* _EXERCISE OBJECTIVE_: What lines in the entries below contain the word "pink"? Copy all of them.

• • •

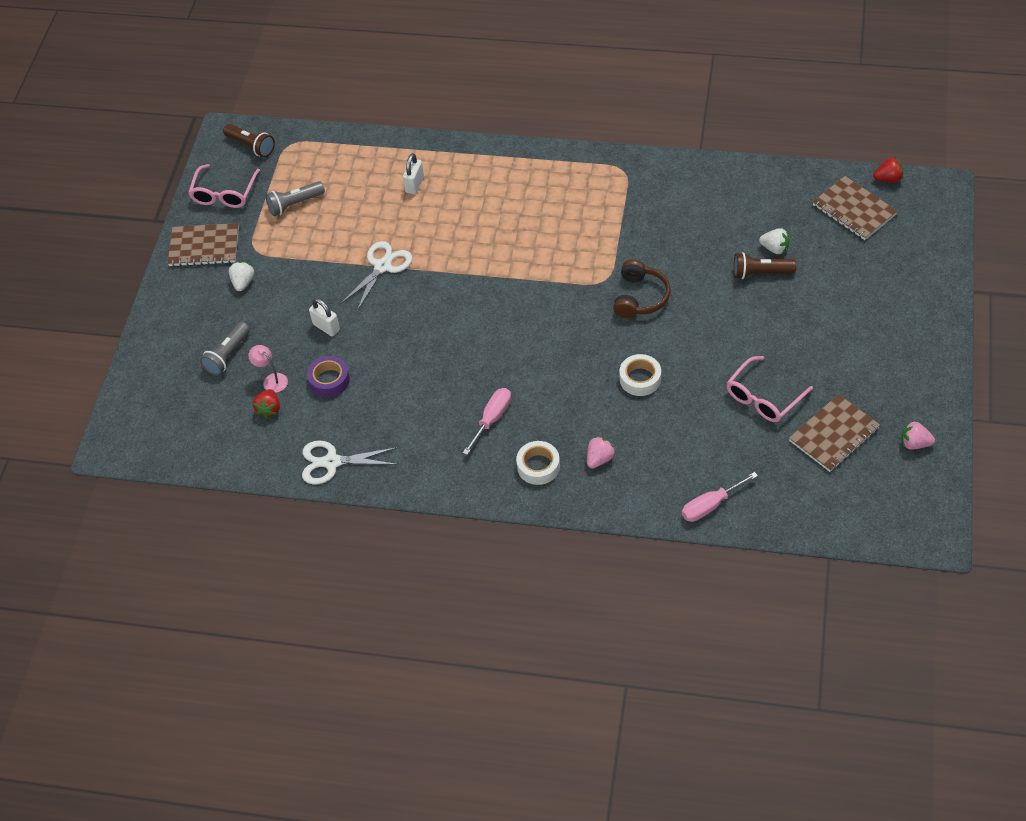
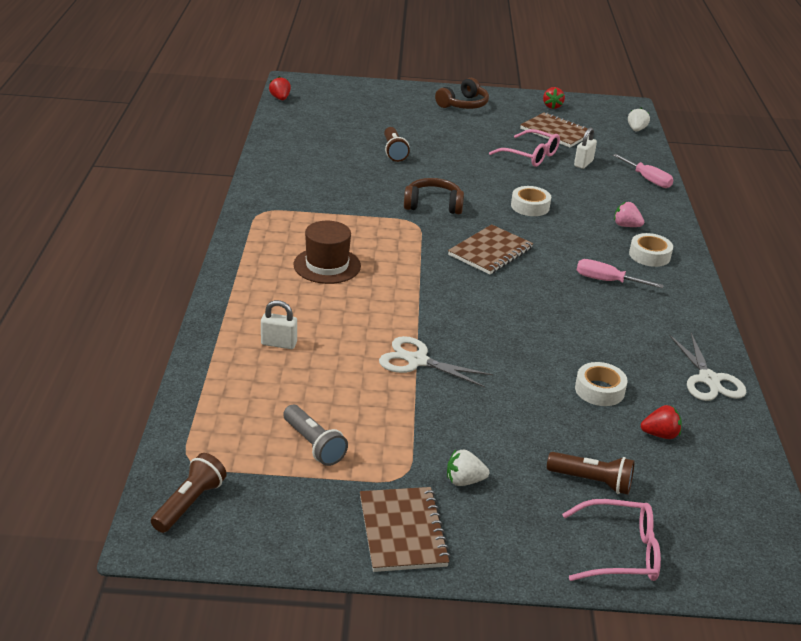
camera: 105 degrees left, 20 degrees down
(224, 194) = (292, 522): pink glasses -> pink glasses (620, 552)
(227, 355) = (592, 481): grey flashlight -> brown flashlight
(271, 380) = (616, 437): pink lamp -> none
(326, 327) = (521, 398): white padlock -> white padlock (583, 163)
(329, 380) = (599, 390): purple tape -> white tape
(527, 214) = (327, 265): none -> brown hat
(774, 248) = (364, 145): white strawberry -> white strawberry (636, 129)
(854, 210) = (316, 113): brown notebook -> brown notebook (490, 252)
(903, 349) = (463, 104): none -> brown headphones
(914, 443) = (552, 106): pink strawberry -> red strawberry

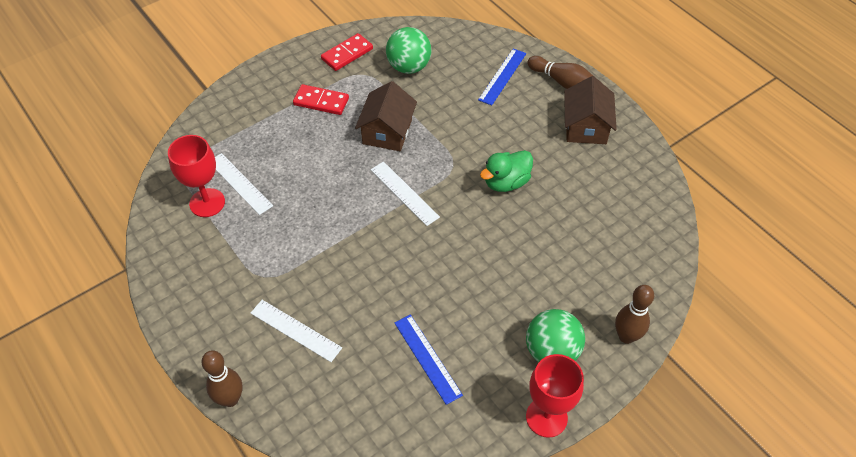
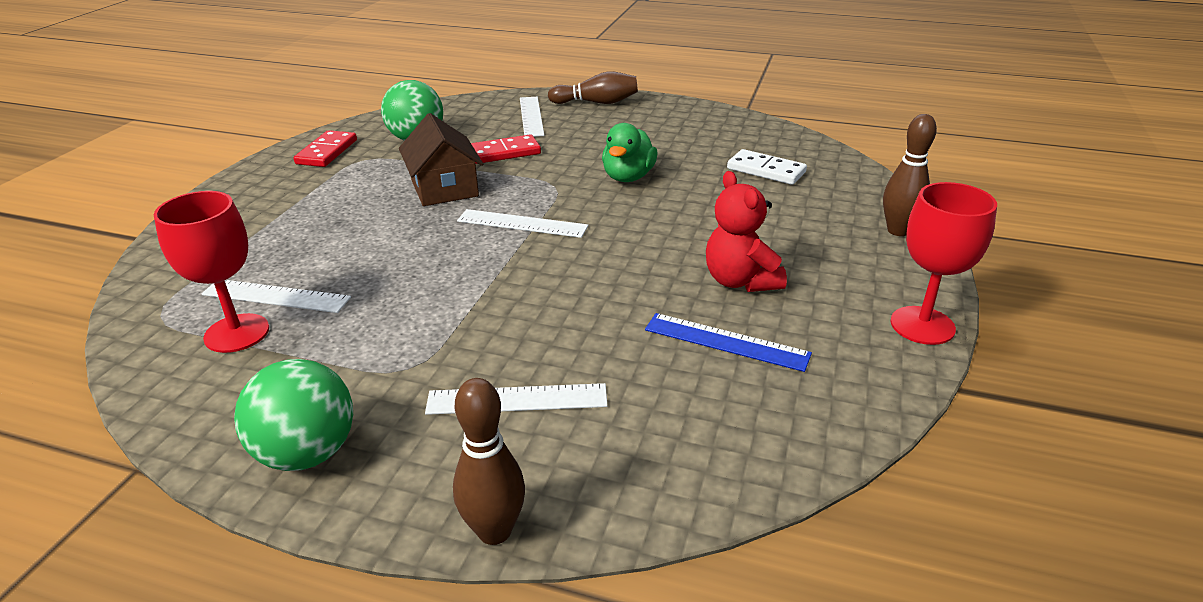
camera: 35 degrees left, 20 degrees down
(321, 101) = (329, 193): red domino -> red domino (504, 152)
(481, 318) = (740, 281): none -> red teddy bear
(502, 76) = (531, 116): blue ruler -> white ruler
(551, 351) = (848, 273): green ball -> green ball (307, 453)
(586, 127) = (657, 120): brown house -> none
(604, 226) = (766, 170): none -> white domino

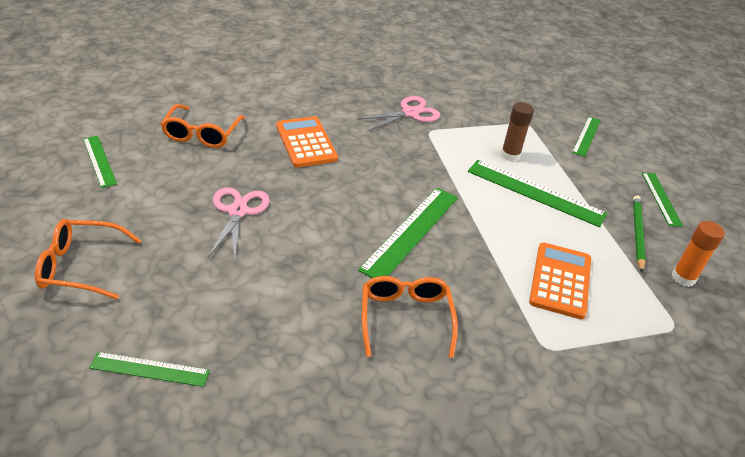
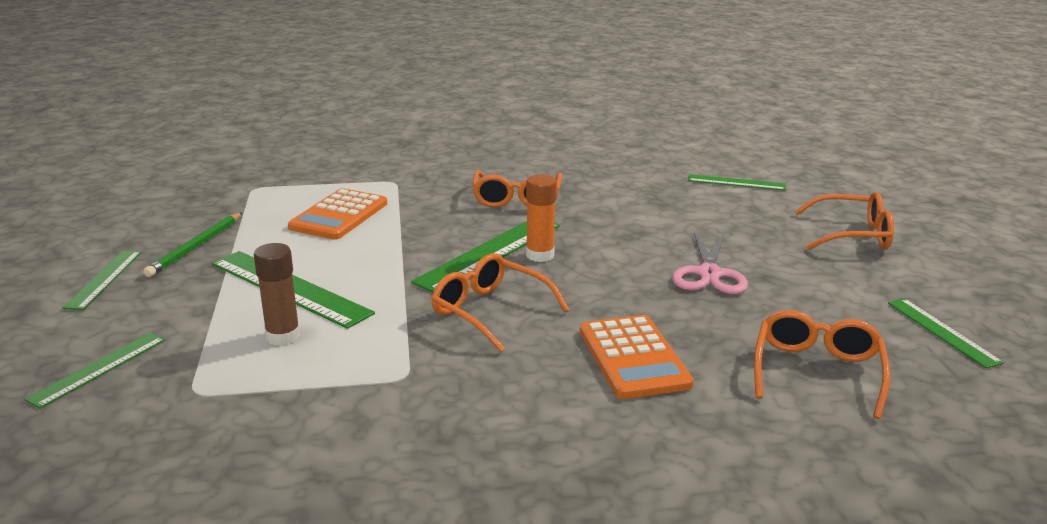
camera: 170 degrees left, 15 degrees down
(396, 174) = (490, 311): none -> orange glasses
(410, 113) = (426, 415): pink scissors -> none
(683, 278) = (195, 214): orange glue stick -> orange glue stick (540, 255)

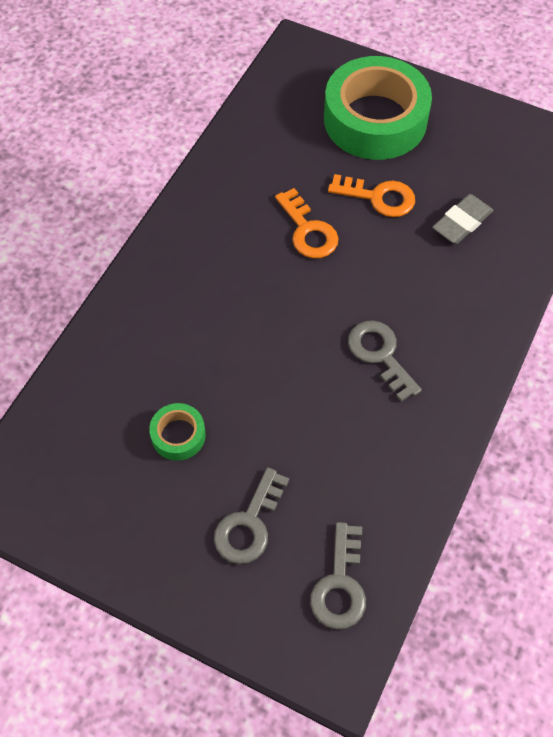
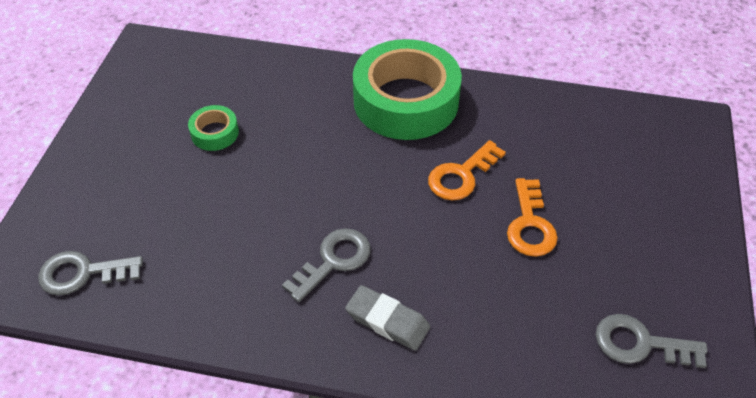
camera: 75 degrees right, 10 degrees down
(249, 524) = (137, 197): grey key -> grey key (640, 343)
(375, 119) = (634, 203): green tape -> green tape (406, 101)
(462, 222) = (531, 307): grey eraser -> grey eraser (387, 321)

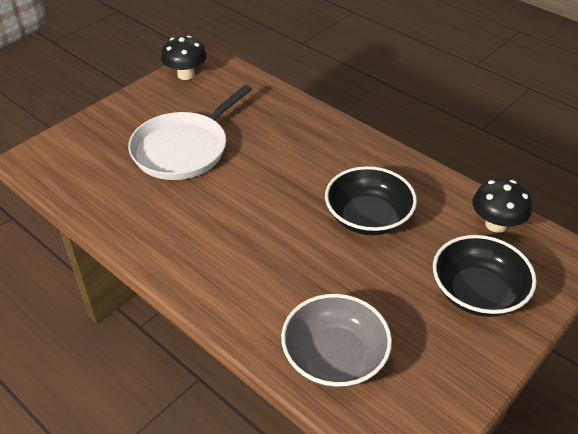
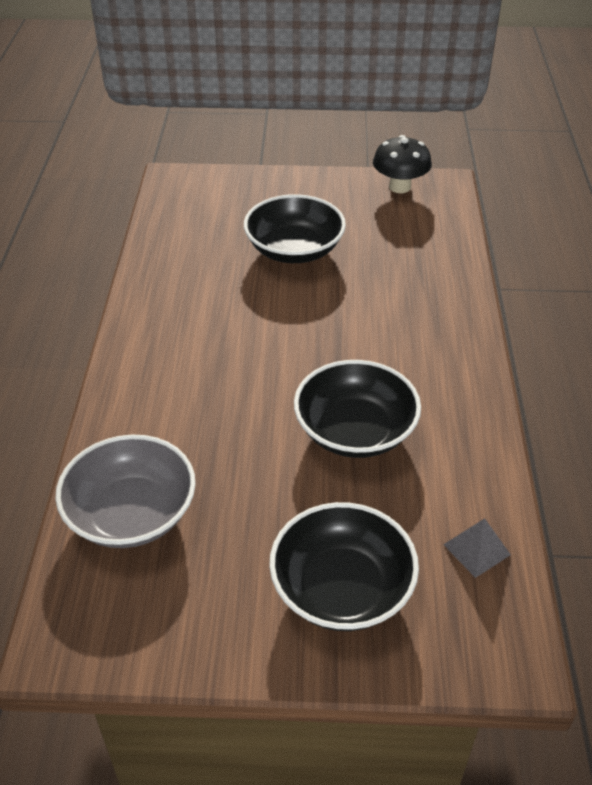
camera: 50 degrees right, 0 degrees up
(184, 149) = (294, 250): white pan -> black bowl
(496, 224) = (476, 549): black mushroom -> grey pyramid

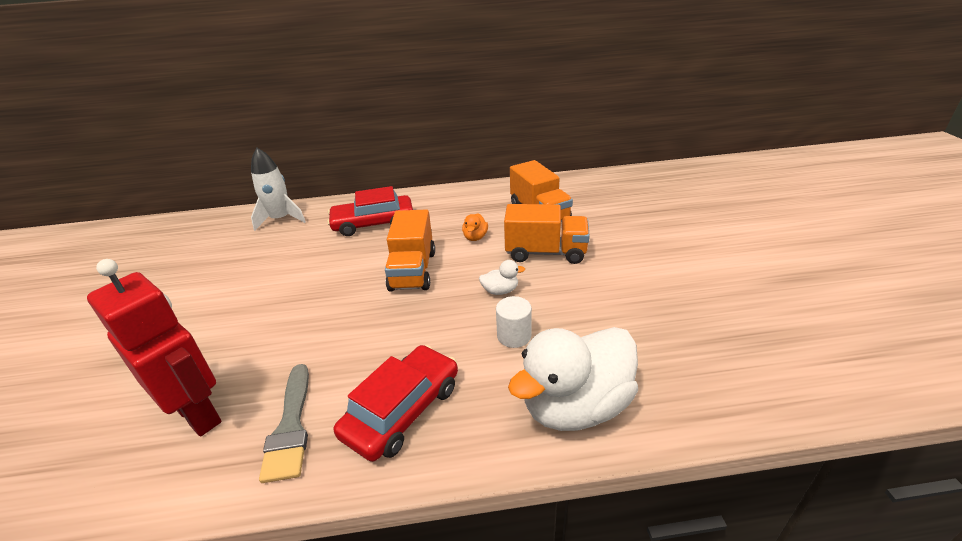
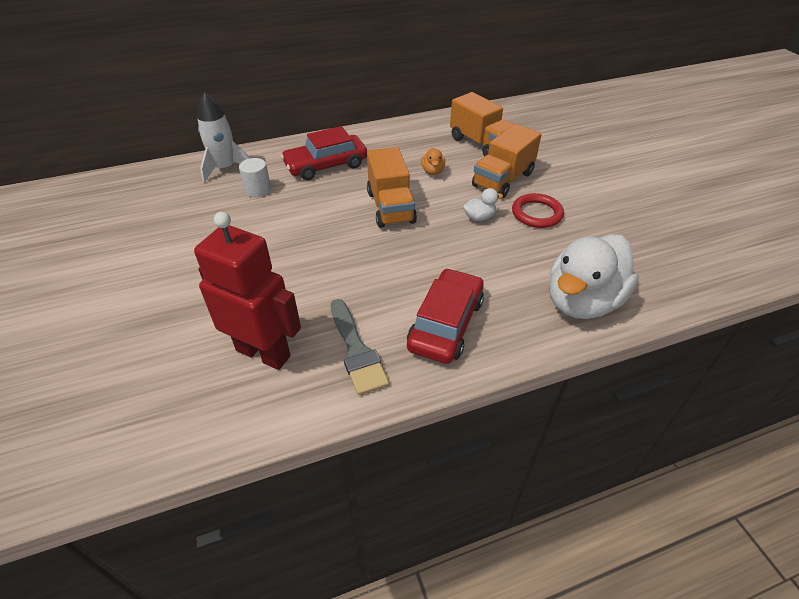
camera: 15 degrees left, 10 degrees up
(514, 336) = (509, 254): white cylinder -> white cylinder (258, 190)
(545, 252) = (503, 180): orange truck -> orange truck turned 135 degrees clockwise
(567, 293) = (536, 213): none -> red ring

• • •

* _ANSWER BOX_:
(224, 194) = (292, 522): pink glasses -> pink glasses (620, 552)
(271, 380) = (616, 437): pink lamp -> none
(914, 443) = (552, 106): pink strawberry -> red strawberry
(410, 113) = (426, 415): pink scissors -> none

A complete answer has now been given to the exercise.